§ Records supplied
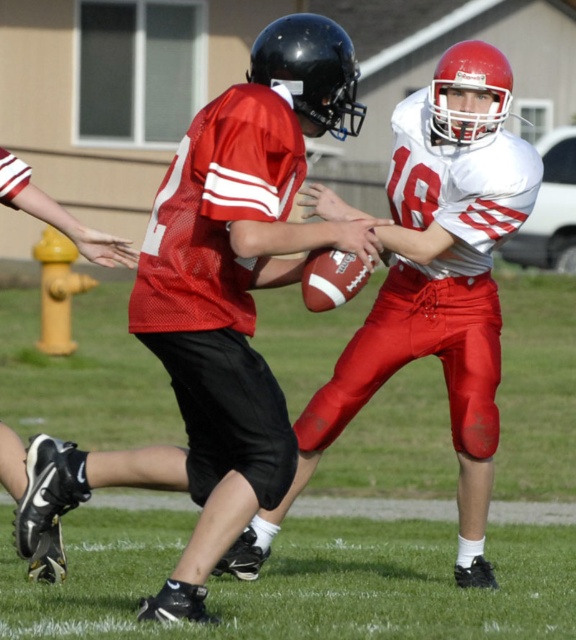
Question: Does matte red football at center lie in front of matte white jersey at center?

Choices:
 (A) no
 (B) yes

Answer: (B)

Question: Observing the image, what is the correct spatial positioning of matte red football at center in reference to matte white jersey at center?

Choices:
 (A) below
 (B) above

Answer: (B)

Question: Which of the following is the closest to the observer?

Choices:
 (A) matte white jersey at center
 (B) matte red football at center

Answer: (B)

Question: Which object is the closest to the green grass football field at center?

Choices:
 (A) matte red football at center
 (B) matte white jersey at center

Answer: (B)

Question: Among these objects, which one is nearest to the camera?

Choices:
 (A) matte red football at center
 (B) green grass football field at center

Answer: (A)

Question: Can you confirm if green grass football field at center is wider than matte red football at center?

Choices:
 (A) yes
 (B) no

Answer: (A)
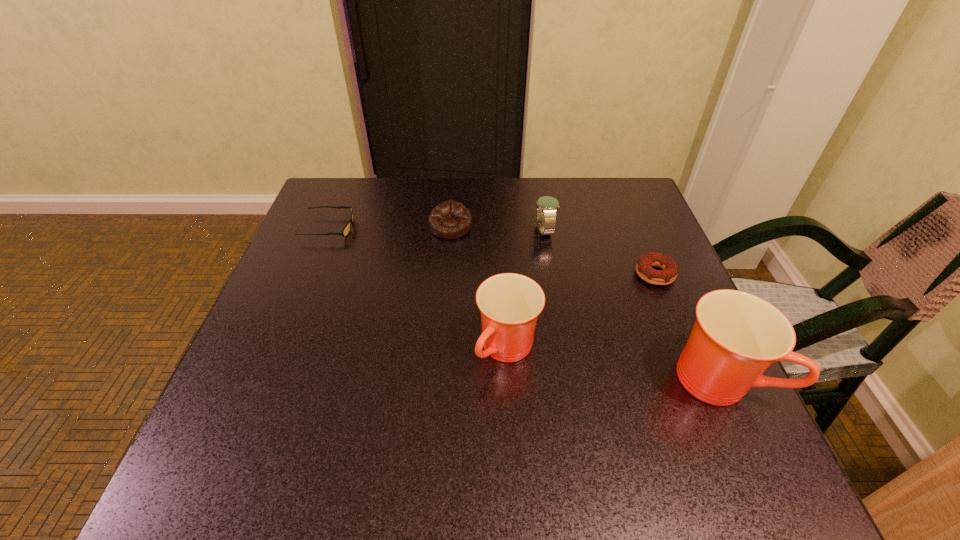
This screenshot has height=540, width=960. I want to click on object located in the left edge section of the desktop, so click(x=347, y=228).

§ Work to do
Copy out all of the material above word for word, leaving out the pictures.

§ Solution
Question: Does matte red football at center lie in front of matte white jersey at center?

Choices:
 (A) no
 (B) yes

Answer: (B)

Question: Observing the image, what is the correct spatial positioning of matte red football at center in reference to matte white jersey at center?

Choices:
 (A) below
 (B) above

Answer: (B)

Question: Which of the following is the closest to the observer?

Choices:
 (A) matte white jersey at center
 (B) matte red football at center

Answer: (B)

Question: Which object is the closest to the green grass football field at center?

Choices:
 (A) matte red football at center
 (B) matte white jersey at center

Answer: (B)

Question: Among these objects, which one is nearest to the camera?

Choices:
 (A) matte red football at center
 (B) green grass football field at center

Answer: (A)

Question: Can you confirm if green grass football field at center is wider than matte red football at center?

Choices:
 (A) yes
 (B) no

Answer: (A)
This screenshot has height=540, width=960. I want to click on object located in the left edge section of the desktop, so click(x=347, y=228).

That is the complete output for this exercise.